- What is being asked:
Every line below between the line holding "LED pin SIG: TX -> none" and the line holding "LINE1 pin DO: D11 -> D12", inclusive, should be repeated exactly, and all other lines omitted.

- Data for processing:
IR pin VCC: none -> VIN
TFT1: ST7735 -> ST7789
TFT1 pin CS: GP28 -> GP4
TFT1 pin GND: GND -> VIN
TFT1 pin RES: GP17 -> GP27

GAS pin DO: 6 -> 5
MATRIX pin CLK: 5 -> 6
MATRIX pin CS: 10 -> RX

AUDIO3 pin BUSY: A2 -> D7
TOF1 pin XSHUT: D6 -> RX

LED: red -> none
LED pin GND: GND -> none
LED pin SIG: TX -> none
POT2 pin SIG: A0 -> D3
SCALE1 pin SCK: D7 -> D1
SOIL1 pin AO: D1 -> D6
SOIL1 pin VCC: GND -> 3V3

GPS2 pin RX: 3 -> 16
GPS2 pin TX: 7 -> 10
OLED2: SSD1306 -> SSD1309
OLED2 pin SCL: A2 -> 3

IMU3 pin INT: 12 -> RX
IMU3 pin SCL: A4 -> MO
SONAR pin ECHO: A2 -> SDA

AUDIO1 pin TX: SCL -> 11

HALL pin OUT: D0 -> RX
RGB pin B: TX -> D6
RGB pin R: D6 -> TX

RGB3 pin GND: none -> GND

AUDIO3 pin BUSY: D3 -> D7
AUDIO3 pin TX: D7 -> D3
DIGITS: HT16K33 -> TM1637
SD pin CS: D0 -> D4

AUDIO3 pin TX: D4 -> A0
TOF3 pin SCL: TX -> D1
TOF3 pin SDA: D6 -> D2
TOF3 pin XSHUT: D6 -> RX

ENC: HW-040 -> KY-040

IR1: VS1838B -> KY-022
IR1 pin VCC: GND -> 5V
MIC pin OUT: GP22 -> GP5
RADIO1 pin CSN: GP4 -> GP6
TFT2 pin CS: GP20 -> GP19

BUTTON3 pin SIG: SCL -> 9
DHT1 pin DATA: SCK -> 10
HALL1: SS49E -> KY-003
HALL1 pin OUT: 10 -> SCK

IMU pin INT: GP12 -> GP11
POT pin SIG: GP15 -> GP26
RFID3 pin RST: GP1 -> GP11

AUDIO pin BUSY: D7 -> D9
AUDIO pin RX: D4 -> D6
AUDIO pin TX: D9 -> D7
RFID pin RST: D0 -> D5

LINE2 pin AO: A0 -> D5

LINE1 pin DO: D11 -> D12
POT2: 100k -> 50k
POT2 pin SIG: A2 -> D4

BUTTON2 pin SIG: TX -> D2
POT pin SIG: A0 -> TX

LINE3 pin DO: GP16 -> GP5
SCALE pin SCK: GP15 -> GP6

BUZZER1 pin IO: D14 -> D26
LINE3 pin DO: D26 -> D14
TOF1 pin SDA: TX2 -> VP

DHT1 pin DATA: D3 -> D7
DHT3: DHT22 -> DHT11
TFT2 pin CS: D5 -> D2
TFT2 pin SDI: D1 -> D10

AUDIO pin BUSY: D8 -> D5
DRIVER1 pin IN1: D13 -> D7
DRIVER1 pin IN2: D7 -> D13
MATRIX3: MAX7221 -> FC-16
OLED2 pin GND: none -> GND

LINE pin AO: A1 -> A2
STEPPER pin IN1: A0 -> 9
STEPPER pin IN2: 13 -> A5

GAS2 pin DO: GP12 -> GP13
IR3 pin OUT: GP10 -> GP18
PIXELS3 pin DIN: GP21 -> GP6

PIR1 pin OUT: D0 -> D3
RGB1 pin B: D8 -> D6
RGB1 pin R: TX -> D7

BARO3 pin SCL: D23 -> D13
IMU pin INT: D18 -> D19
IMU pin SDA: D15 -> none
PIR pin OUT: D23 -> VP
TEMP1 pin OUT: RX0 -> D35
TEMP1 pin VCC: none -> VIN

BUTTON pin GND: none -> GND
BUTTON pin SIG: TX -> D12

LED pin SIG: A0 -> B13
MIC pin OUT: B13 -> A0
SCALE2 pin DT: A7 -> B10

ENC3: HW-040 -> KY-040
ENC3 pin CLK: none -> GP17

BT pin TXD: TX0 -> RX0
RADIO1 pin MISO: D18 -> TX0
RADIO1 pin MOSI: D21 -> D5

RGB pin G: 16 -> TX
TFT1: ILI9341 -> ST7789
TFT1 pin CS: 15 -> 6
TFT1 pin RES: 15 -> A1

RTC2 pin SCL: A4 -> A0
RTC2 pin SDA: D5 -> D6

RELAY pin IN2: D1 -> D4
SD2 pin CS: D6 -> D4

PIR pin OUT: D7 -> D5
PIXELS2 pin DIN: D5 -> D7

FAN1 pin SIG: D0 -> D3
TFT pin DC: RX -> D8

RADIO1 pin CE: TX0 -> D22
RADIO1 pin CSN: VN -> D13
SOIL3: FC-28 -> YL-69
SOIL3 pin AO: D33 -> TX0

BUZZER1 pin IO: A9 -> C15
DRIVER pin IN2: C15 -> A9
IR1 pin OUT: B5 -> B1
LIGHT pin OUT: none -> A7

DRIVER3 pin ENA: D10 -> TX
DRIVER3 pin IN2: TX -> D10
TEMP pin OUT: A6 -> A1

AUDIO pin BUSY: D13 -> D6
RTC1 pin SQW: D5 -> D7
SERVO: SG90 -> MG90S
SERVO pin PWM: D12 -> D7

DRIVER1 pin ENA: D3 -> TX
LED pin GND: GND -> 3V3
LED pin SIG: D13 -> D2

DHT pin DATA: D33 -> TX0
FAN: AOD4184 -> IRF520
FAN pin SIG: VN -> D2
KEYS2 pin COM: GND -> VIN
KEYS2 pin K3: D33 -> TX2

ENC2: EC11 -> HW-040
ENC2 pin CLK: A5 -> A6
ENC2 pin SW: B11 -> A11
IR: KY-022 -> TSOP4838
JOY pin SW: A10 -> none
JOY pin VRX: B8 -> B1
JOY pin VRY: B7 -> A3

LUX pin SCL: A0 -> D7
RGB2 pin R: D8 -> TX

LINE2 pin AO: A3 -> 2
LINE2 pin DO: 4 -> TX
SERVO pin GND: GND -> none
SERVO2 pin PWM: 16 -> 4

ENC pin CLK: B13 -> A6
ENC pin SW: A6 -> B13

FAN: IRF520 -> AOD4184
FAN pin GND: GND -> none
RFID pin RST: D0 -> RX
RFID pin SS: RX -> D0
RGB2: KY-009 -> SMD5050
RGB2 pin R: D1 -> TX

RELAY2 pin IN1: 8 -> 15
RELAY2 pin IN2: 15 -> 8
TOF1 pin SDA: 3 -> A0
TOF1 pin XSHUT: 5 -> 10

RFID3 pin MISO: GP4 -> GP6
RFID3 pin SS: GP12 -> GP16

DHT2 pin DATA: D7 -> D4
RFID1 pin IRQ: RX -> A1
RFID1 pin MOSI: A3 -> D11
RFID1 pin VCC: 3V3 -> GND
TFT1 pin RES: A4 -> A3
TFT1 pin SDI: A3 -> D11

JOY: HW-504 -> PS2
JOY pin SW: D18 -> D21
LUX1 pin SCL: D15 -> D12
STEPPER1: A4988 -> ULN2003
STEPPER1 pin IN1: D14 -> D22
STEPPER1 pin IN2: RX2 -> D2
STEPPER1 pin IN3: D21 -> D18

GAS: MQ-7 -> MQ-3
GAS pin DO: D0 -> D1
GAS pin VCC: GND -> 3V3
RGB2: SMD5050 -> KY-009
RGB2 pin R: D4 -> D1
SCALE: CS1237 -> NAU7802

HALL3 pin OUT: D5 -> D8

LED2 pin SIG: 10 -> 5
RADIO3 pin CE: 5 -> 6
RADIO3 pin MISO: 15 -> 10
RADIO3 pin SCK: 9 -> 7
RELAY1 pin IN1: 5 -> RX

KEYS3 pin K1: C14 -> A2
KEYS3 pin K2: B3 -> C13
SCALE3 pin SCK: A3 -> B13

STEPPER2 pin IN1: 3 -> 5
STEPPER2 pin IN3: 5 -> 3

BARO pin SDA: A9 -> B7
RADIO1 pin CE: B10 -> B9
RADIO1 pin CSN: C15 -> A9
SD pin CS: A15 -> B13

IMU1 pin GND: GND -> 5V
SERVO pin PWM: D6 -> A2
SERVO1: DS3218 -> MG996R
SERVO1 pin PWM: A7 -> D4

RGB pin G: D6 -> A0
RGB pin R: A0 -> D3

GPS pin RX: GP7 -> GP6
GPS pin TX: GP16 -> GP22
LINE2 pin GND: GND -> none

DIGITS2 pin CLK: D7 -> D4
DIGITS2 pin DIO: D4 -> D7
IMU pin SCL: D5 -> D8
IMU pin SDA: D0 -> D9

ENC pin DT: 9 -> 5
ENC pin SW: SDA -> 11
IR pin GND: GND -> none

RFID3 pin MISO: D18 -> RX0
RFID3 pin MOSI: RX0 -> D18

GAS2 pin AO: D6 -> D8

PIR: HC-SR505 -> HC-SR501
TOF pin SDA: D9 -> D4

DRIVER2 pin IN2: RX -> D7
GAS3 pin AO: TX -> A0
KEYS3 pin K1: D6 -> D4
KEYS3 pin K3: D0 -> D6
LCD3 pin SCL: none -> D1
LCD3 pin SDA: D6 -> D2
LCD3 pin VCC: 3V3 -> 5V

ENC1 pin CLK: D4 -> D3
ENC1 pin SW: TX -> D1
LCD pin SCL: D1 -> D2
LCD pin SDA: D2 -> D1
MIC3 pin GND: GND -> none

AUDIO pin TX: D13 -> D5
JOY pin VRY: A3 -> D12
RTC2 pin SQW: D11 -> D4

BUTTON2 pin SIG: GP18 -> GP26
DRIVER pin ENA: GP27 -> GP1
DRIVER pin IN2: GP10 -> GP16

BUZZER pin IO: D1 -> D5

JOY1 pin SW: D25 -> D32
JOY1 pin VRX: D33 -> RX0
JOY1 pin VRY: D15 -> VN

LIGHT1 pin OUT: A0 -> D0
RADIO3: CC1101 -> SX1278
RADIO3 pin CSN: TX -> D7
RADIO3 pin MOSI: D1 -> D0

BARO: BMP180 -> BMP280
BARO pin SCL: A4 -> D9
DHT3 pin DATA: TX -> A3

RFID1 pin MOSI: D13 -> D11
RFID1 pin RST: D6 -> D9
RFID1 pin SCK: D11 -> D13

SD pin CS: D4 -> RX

- Written response:
LED pin SIG: TX -> none
POT2 pin SIG: A0 -> D3
SCALE1 pin SCK: D7 -> D1
SOIL1 pin AO: D1 -> D6
SOIL1 pin VCC: GND -> 3V3

GPS2 pin RX: 3 -> 16
GPS2 pin TX: 7 -> 10
OLED2: SSD1306 -> SSD1309
OLED2 pin SCL: A2 -> 3

IMU3 pin INT: 12 -> RX
IMU3 pin SCL: A4 -> MO
SONAR pin ECHO: A2 -> SDA

AUDIO1 pin TX: SCL -> 11

HALL pin OUT: D0 -> RX
RGB pin B: TX -> D6
RGB pin R: D6 -> TX

RGB3 pin GND: none -> GND

AUDIO3 pin BUSY: D3 -> D7
AUDIO3 pin TX: D7 -> D3
DIGITS: HT16K33 -> TM1637
SD pin CS: D0 -> D4

AUDIO3 pin TX: D4 -> A0
TOF3 pin SCL: TX -> D1
TOF3 pin SDA: D6 -> D2
TOF3 pin XSHUT: D6 -> RX

ENC: HW-040 -> KY-040

IR1: VS1838B -> KY-022
IR1 pin VCC: GND -> 5V
MIC pin OUT: GP22 -> GP5
RADIO1 pin CSN: GP4 -> GP6
TFT2 pin CS: GP20 -> GP19

BUTTON3 pin SIG: SCL -> 9
DHT1 pin DATA: SCK -> 10
HALL1: SS49E -> KY-003
HALL1 pin OUT: 10 -> SCK

IMU pin INT: GP12 -> GP11
POT pin SIG: GP15 -> GP26
RFID3 pin RST: GP1 -> GP11

AUDIO pin BUSY: D7 -> D9
AUDIO pin RX: D4 -> D6
AUDIO pin TX: D9 -> D7
RFID pin RST: D0 -> D5

LINE2 pin AO: A0 -> D5

LINE1 pin DO: D11 -> D12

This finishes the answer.